# TASK DIRECTIONS
Find the lines holding the string "orange" in the data, then copy all of them.

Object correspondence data
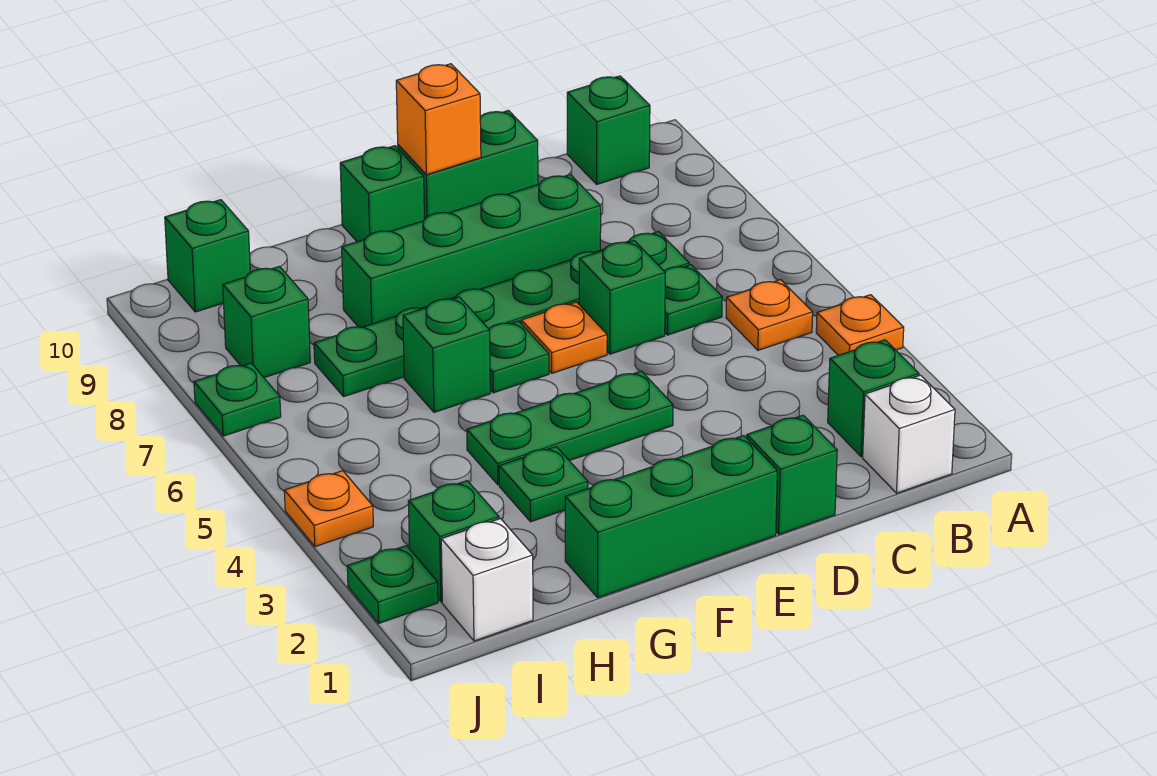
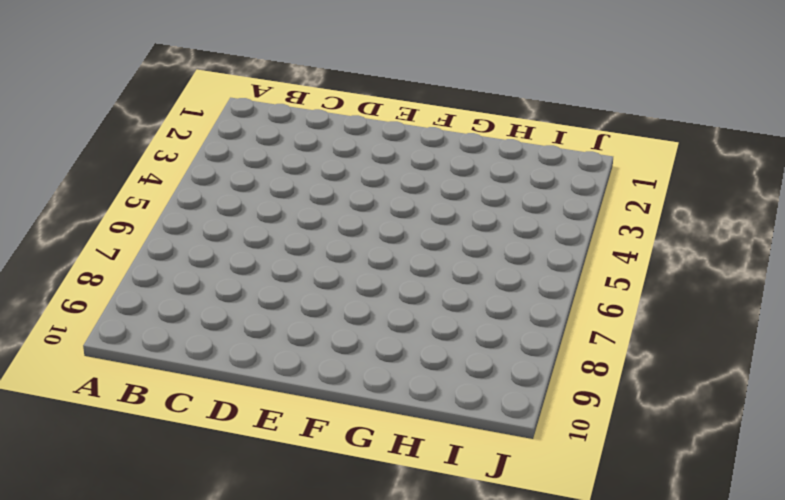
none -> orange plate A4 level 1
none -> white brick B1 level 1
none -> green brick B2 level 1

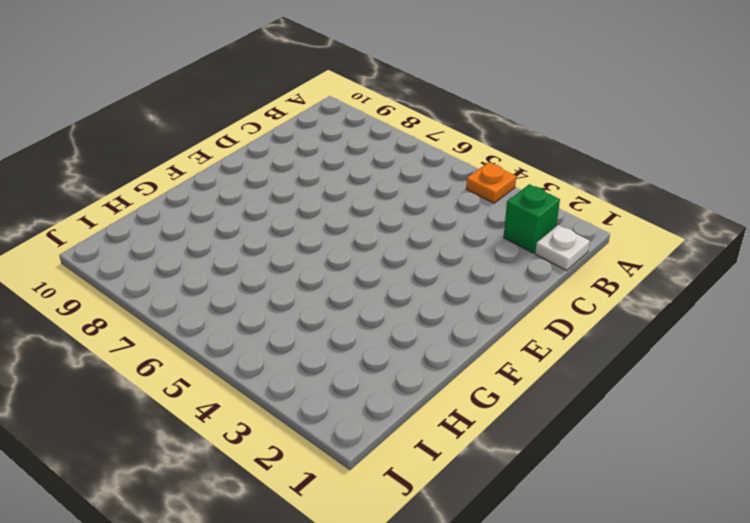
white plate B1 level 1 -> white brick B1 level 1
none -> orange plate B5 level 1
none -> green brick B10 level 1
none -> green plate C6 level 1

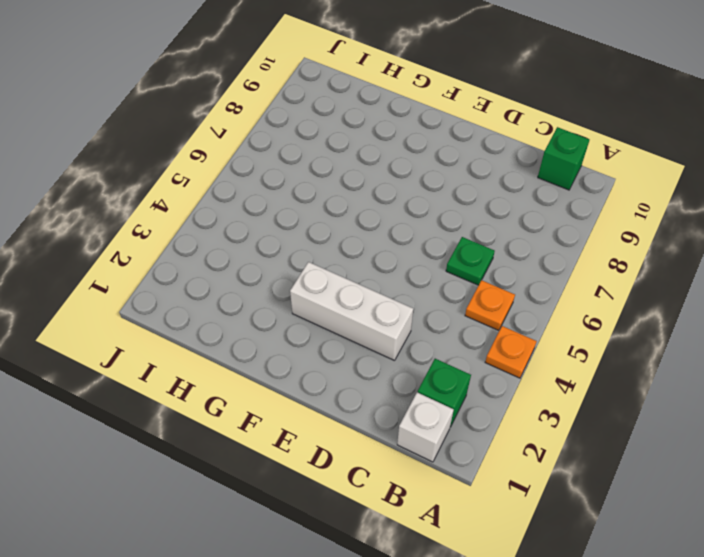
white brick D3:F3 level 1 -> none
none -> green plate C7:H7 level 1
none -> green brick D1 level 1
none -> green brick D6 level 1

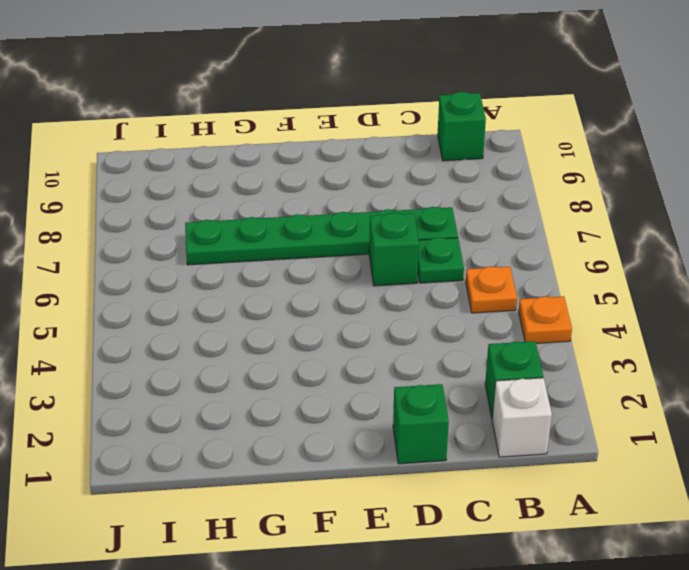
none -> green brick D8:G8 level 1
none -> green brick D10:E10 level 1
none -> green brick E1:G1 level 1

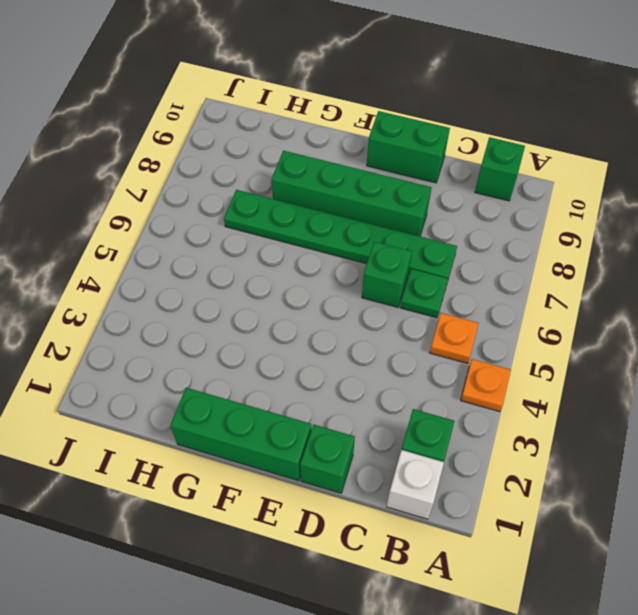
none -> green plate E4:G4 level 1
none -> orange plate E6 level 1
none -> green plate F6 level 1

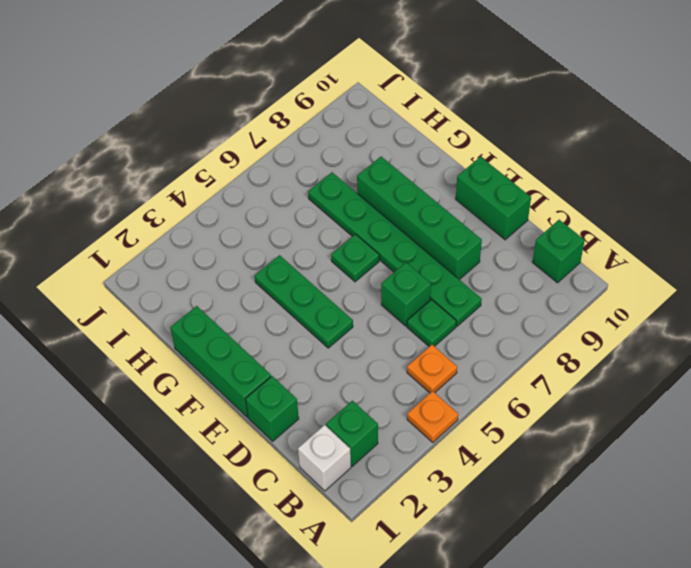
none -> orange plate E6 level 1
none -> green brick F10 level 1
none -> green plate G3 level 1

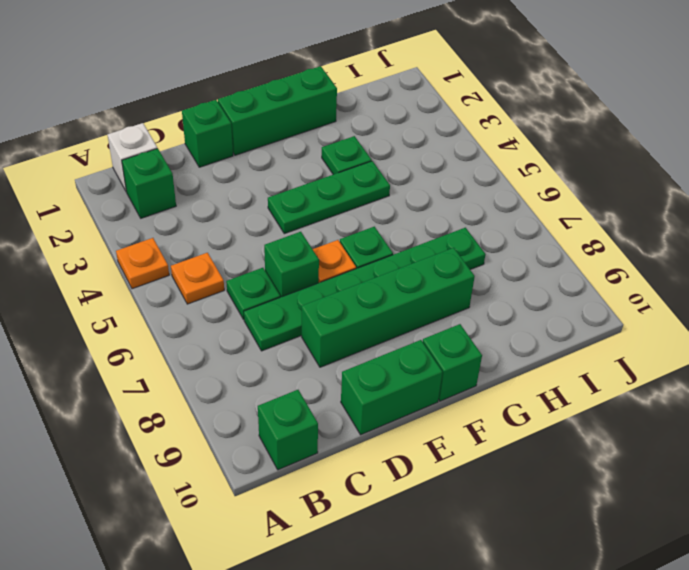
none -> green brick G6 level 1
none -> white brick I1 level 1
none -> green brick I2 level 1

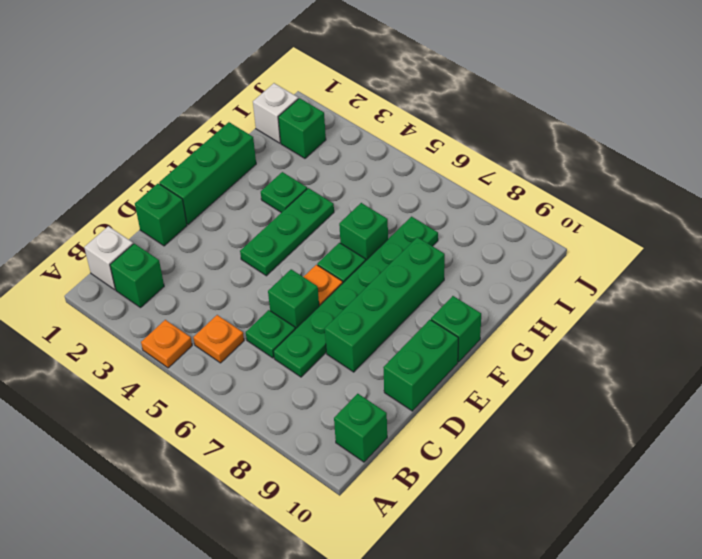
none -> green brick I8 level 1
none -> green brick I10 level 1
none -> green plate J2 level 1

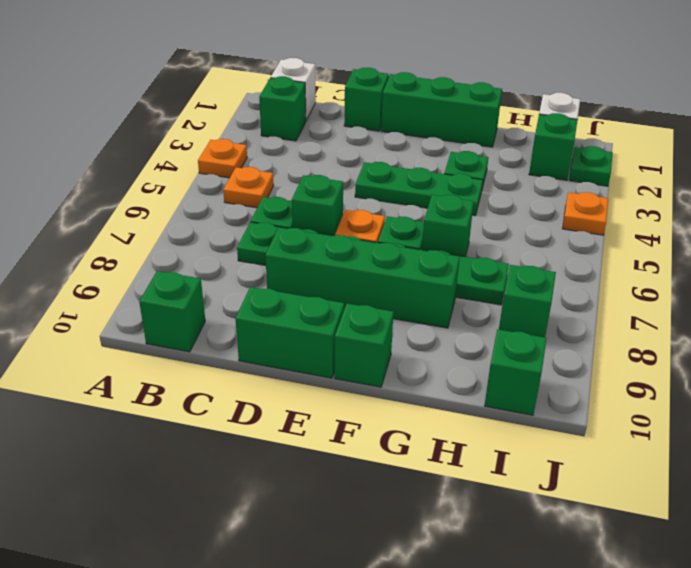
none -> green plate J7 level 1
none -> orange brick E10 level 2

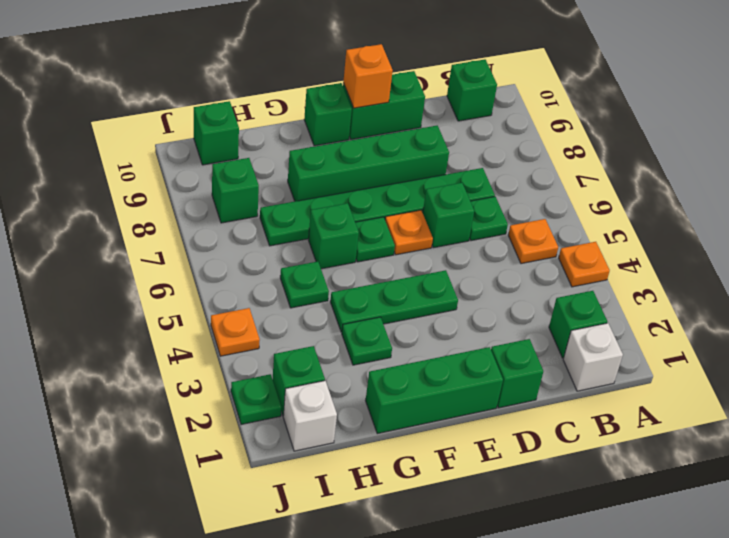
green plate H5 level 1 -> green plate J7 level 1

--

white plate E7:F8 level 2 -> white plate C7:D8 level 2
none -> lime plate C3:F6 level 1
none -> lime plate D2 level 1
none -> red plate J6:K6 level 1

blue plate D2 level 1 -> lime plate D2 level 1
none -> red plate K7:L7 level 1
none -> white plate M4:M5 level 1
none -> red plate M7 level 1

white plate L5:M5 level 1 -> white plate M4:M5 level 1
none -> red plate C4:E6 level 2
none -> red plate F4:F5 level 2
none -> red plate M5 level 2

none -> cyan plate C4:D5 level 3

# ANSWER BELOW
none -> orange plate A4 level 1
none -> orange plate B5 level 1
none -> orange plate E6 level 1
none -> orange plate E6 level 1
none -> orange brick E10 level 2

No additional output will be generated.